What you should give back is a precise copy of the lines below from the one containing "[(118,0),(181,23),(190,0),(152,0),(150,7),(130,0),(118,0)]" through the one containing "[(317,0),(310,7),(368,60),(392,34),(356,1),(356,0),(317,0)]", with no pictures.

**DATA SECTION**
++++++++++++++++++++

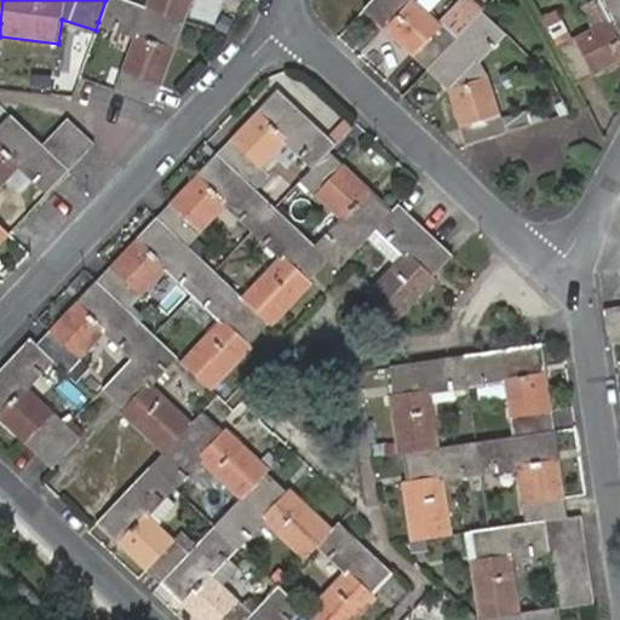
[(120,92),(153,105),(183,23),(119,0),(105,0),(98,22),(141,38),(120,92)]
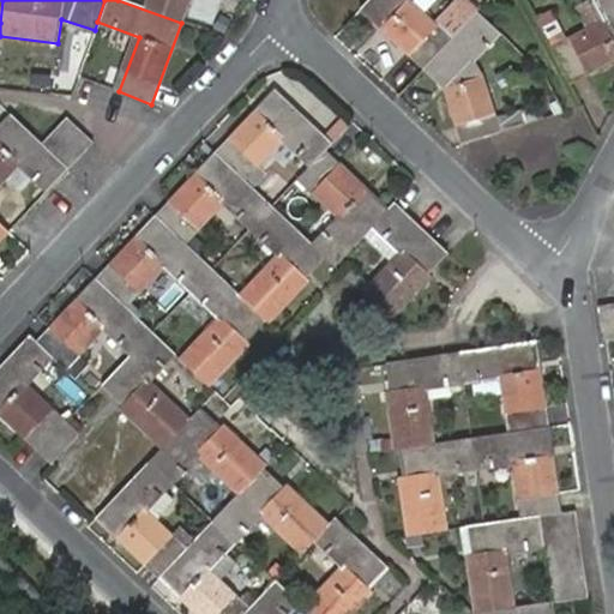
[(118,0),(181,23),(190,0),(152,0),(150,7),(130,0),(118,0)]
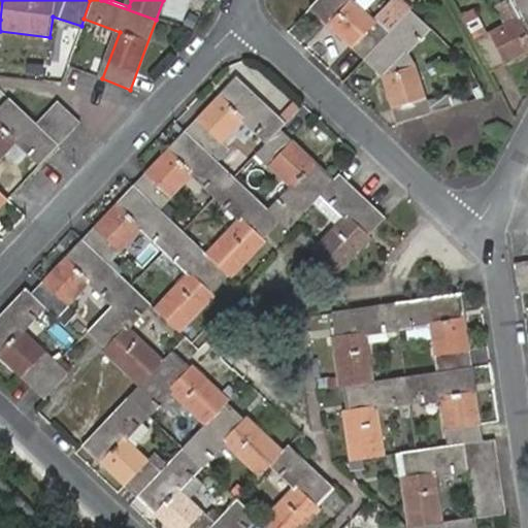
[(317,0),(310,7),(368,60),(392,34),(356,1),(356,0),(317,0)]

++++++++++++++++++++

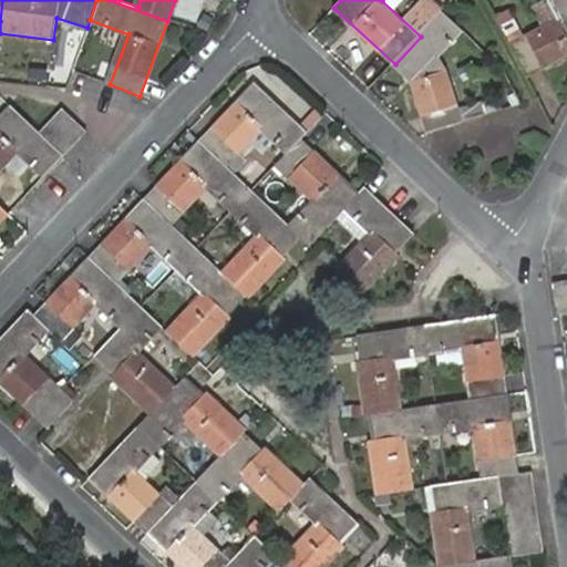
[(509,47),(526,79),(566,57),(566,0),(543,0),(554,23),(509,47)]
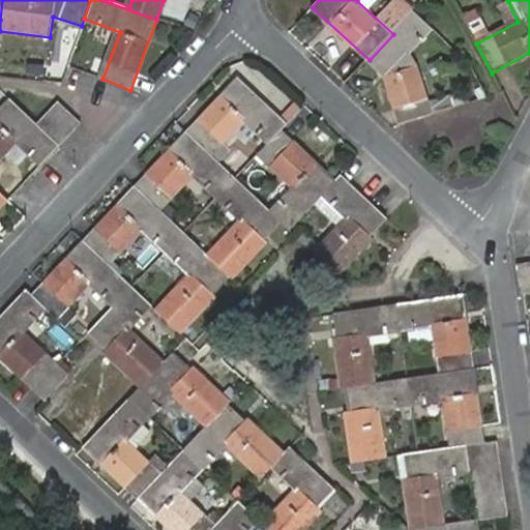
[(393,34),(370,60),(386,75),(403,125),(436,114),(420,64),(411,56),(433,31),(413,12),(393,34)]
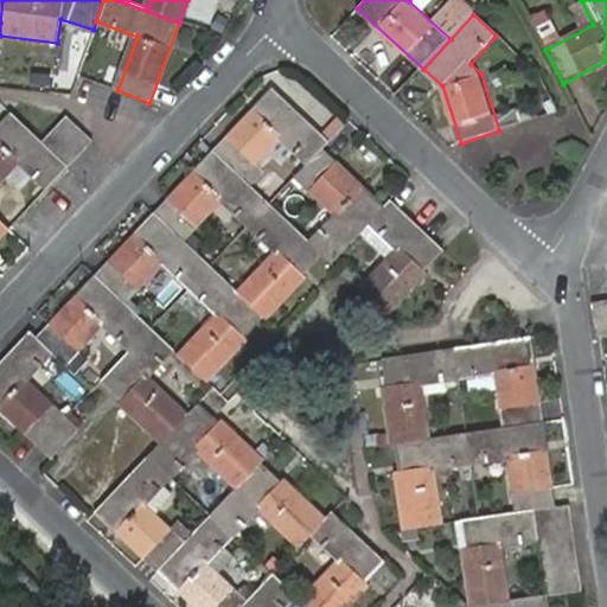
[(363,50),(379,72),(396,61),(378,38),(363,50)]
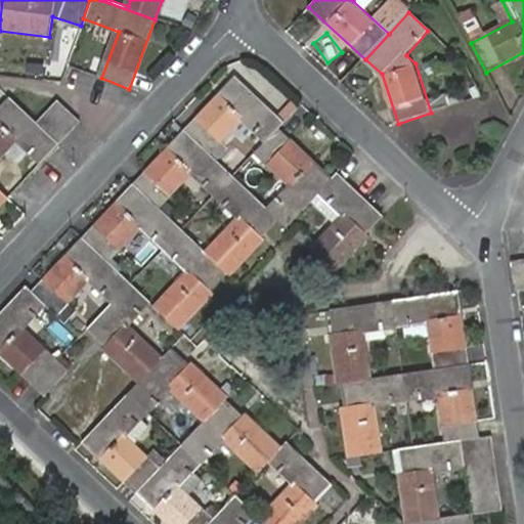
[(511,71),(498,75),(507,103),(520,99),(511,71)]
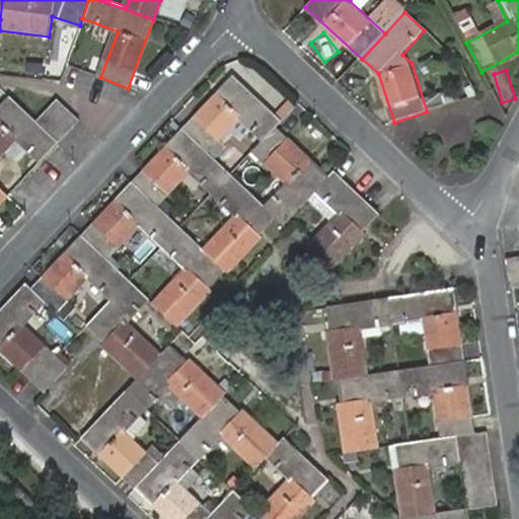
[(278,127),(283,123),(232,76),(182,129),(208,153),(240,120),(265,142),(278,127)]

++++++++++++++++++++

**ANSWER TO THIS PROBLEM**
[(118,0),(181,23),(190,0),(152,0),(150,7),(130,0),(118,0)]
[(317,0),(310,7),(368,60),(392,34),(356,1),(356,0),(317,0)]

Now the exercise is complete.